--- Recorded information Enclosed Below ---

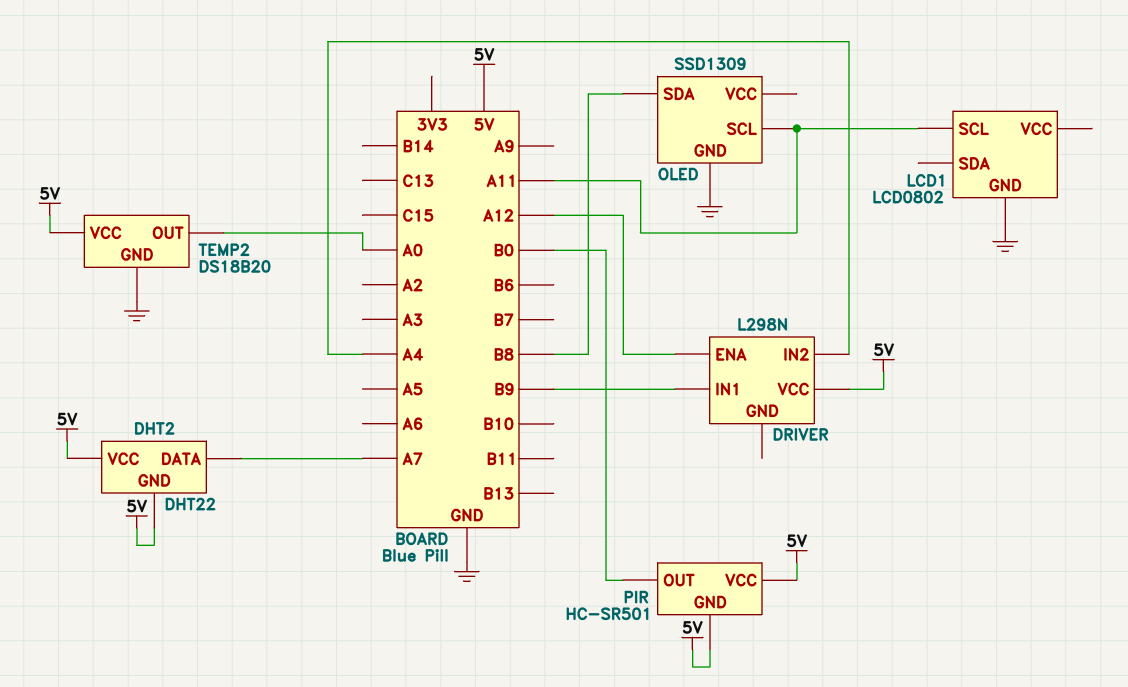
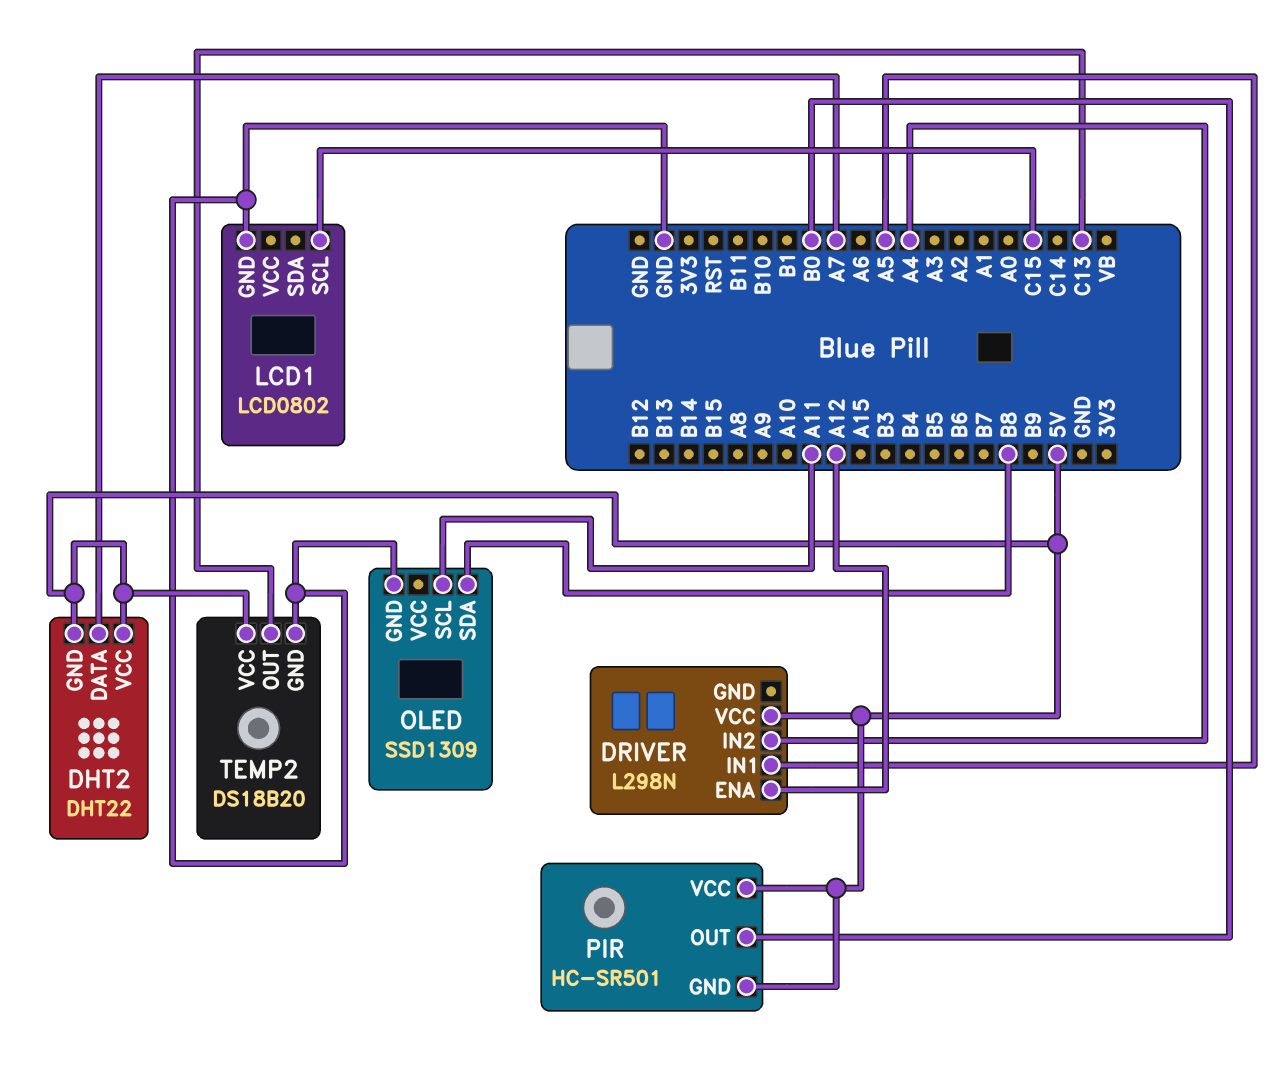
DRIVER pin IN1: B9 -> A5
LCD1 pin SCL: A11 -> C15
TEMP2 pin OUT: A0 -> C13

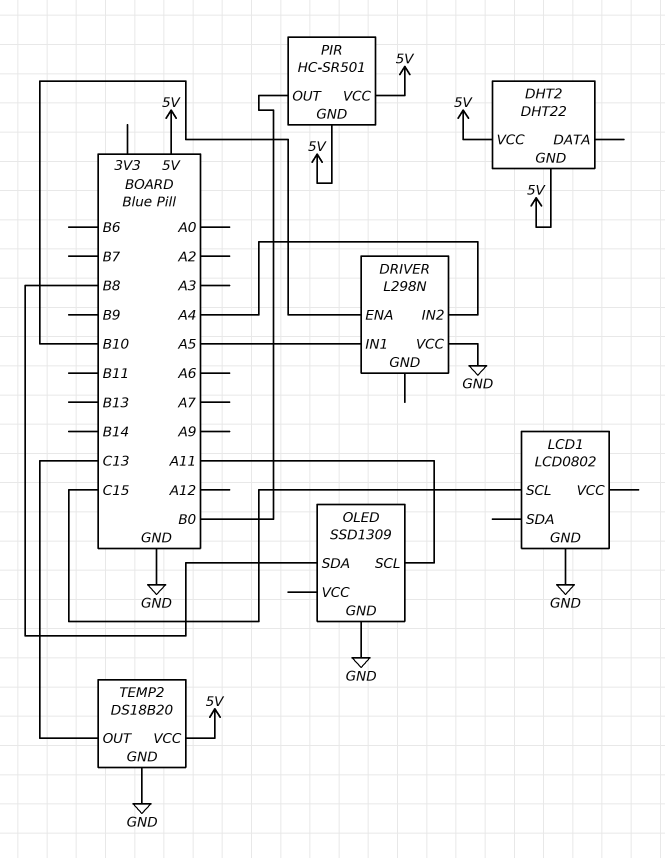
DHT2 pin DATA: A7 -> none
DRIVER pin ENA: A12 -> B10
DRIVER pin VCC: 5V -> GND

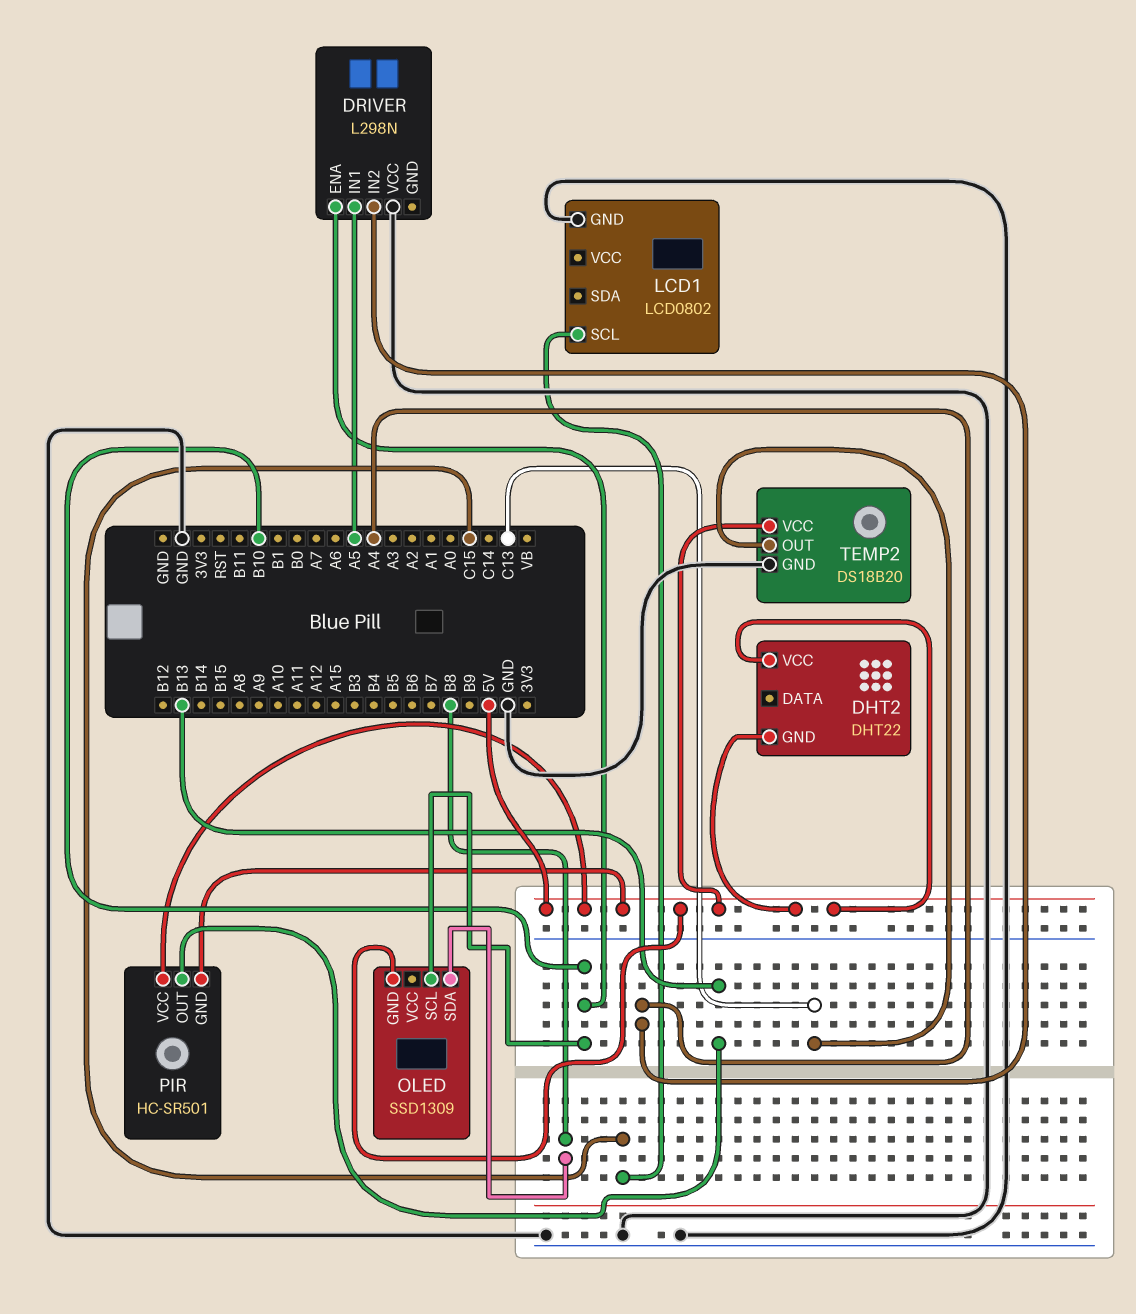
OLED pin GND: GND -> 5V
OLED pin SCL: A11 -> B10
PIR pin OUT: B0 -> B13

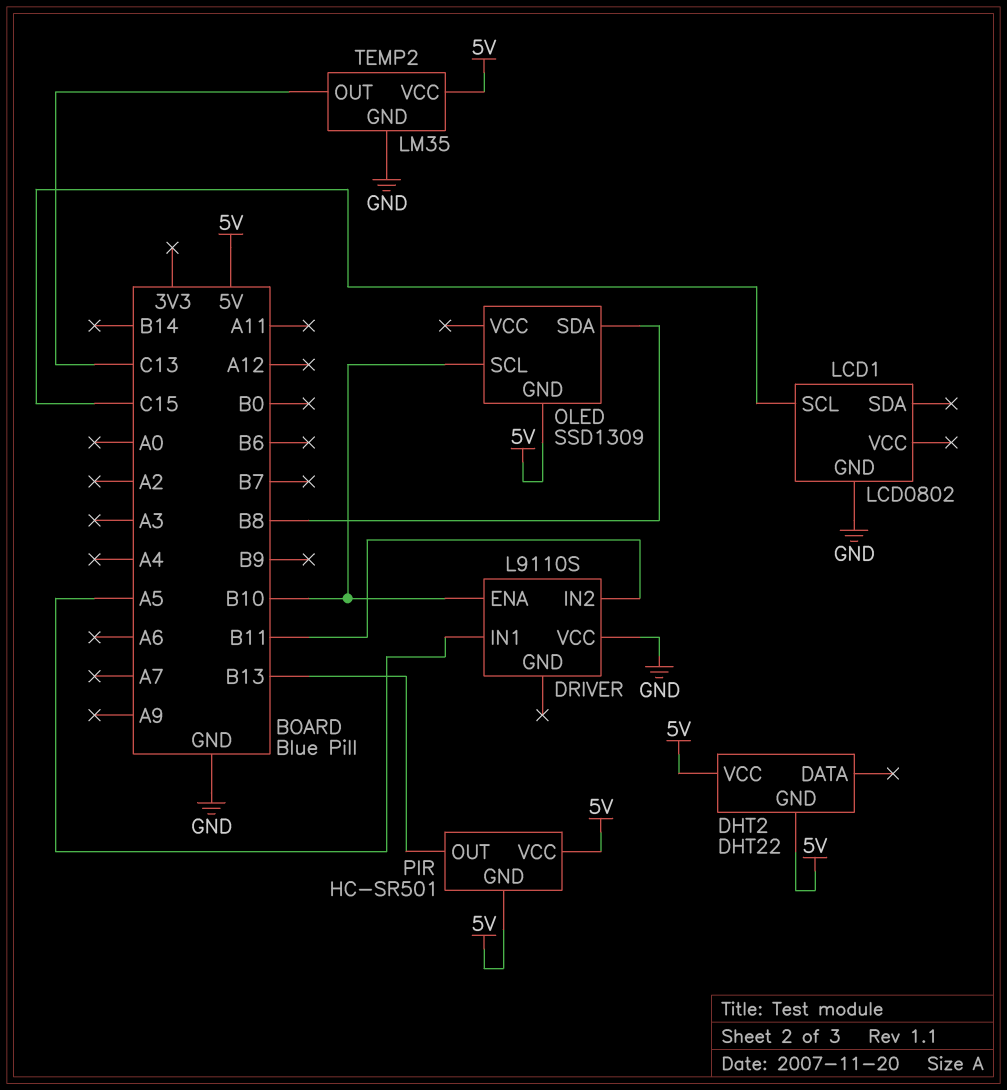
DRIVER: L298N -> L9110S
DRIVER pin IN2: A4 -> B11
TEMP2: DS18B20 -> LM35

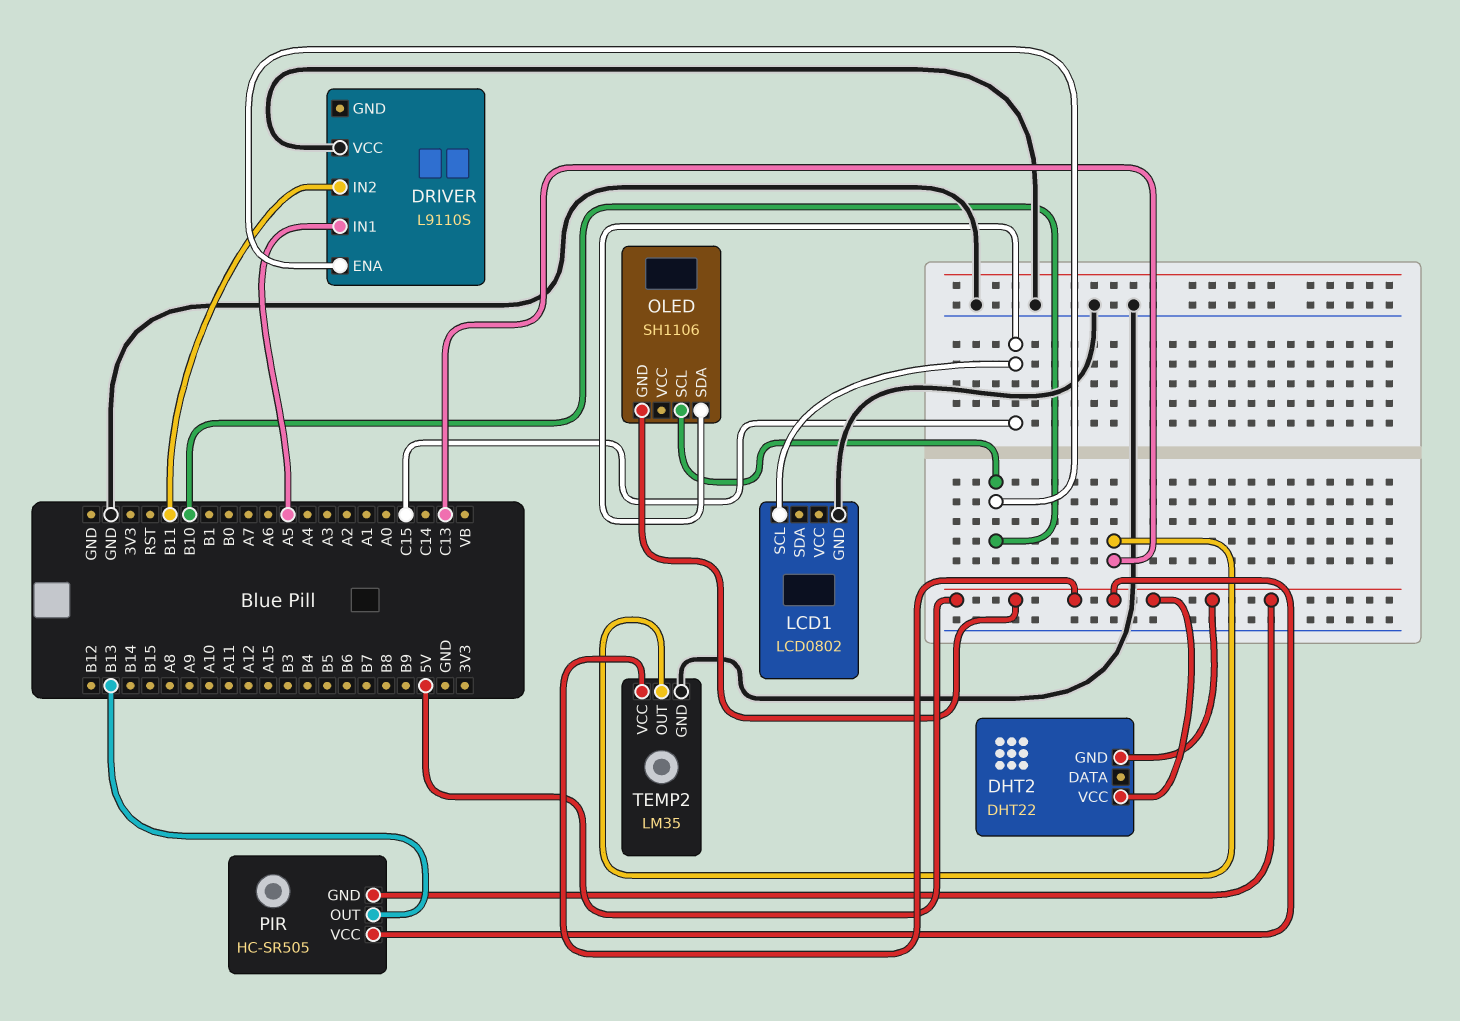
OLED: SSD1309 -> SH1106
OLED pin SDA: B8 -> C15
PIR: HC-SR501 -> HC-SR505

--- End of Enclosed Recorded information ---
--- Recorded information Enclosed Below ---

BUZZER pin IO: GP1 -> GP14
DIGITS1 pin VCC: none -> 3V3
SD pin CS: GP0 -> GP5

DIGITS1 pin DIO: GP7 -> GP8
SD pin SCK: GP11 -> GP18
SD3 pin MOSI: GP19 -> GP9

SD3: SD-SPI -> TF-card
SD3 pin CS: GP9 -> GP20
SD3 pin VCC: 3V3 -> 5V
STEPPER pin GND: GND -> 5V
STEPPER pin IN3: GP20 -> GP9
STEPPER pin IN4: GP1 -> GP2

--- End of Enclosed Recorded information ---

- What the task requires -
What you write out is the stretch of entries from the line containing "DRIVER: L298N -> L9110S" to the line containing "PIR: HC-SR501 -> HC-SR505", word for word, with both end lines and no pictures.

- Answer space -
DRIVER: L298N -> L9110S
DRIVER pin IN2: A4 -> B11
TEMP2: DS18B20 -> LM35

OLED: SSD1309 -> SH1106
OLED pin SDA: B8 -> C15
PIR: HC-SR501 -> HC-SR505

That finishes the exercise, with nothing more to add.